> **WORK TO BE COMPLETED**:
Each entry below should be printed exactly, with every image left out.

> **RECORDS SHOWN**:
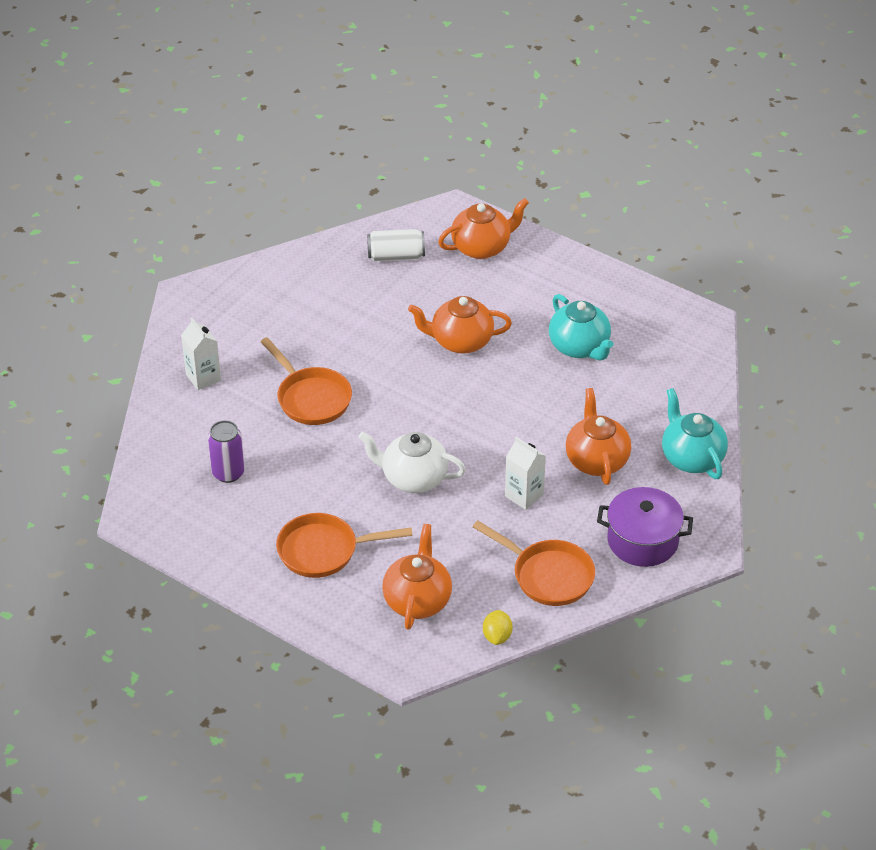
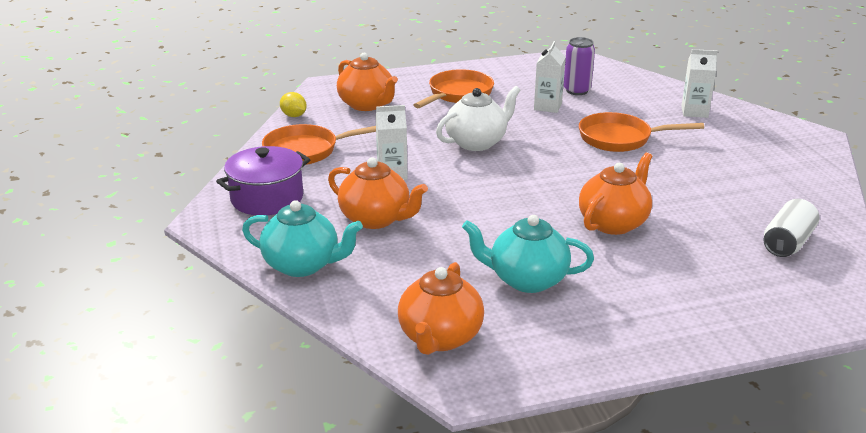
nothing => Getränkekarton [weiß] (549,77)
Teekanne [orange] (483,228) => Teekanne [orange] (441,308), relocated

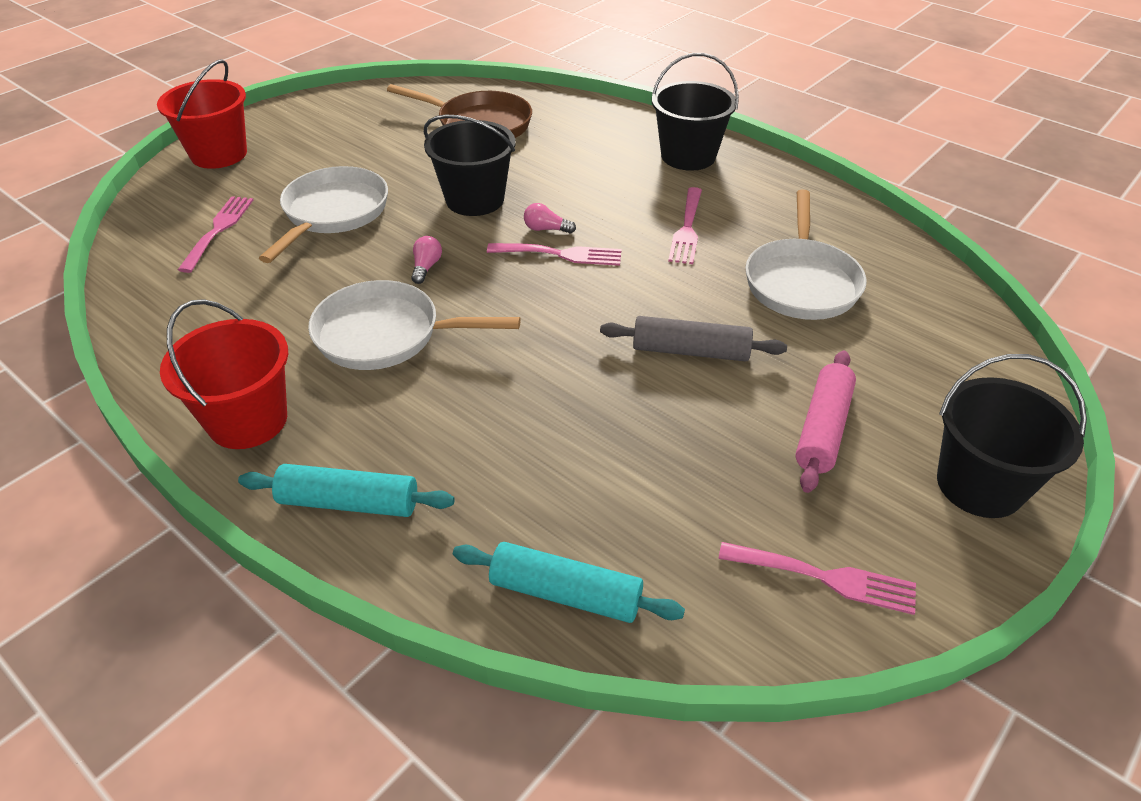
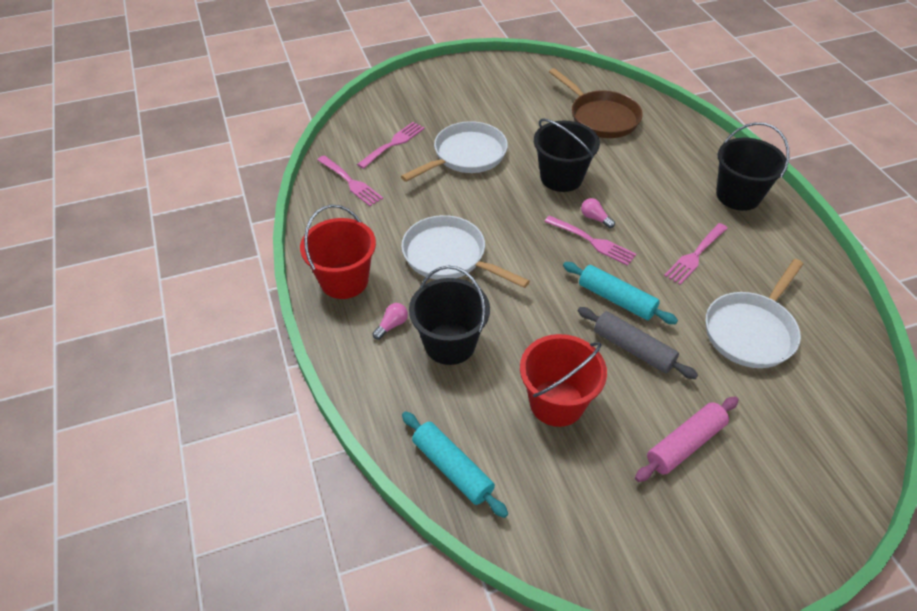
Eimer [rot] (202,114) => Eimer [rot] (563,380), relocated
Nudelholz [türkis] (346,490) => Nudelholz [türkis] (620,293), relocated
Glühbirne [rosa] (426,260) => Glühbirne [rosa] (390,321), relocated
Gabel [rosa] (817,578) => Gabel [rosa] (350,180), relocated
Eimer [schwarz] (1012,436) => Eimer [schwarz] (449,315), relocated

> **ANSWER TO THIS PROBLEM**:
nothing => Getränkekarton [weiß] (549,77)
Teekanne [orange] (483,228) => Teekanne [orange] (441,308), relocated

Eimer [rot] (202,114) => Eimer [rot] (563,380), relocated
Nudelholz [türkis] (346,490) => Nudelholz [türkis] (620,293), relocated
Glühbirne [rosa] (426,260) => Glühbirne [rosa] (390,321), relocated
Gabel [rosa] (817,578) => Gabel [rosa] (350,180), relocated
Eimer [schwarz] (1012,436) => Eimer [schwarz] (449,315), relocated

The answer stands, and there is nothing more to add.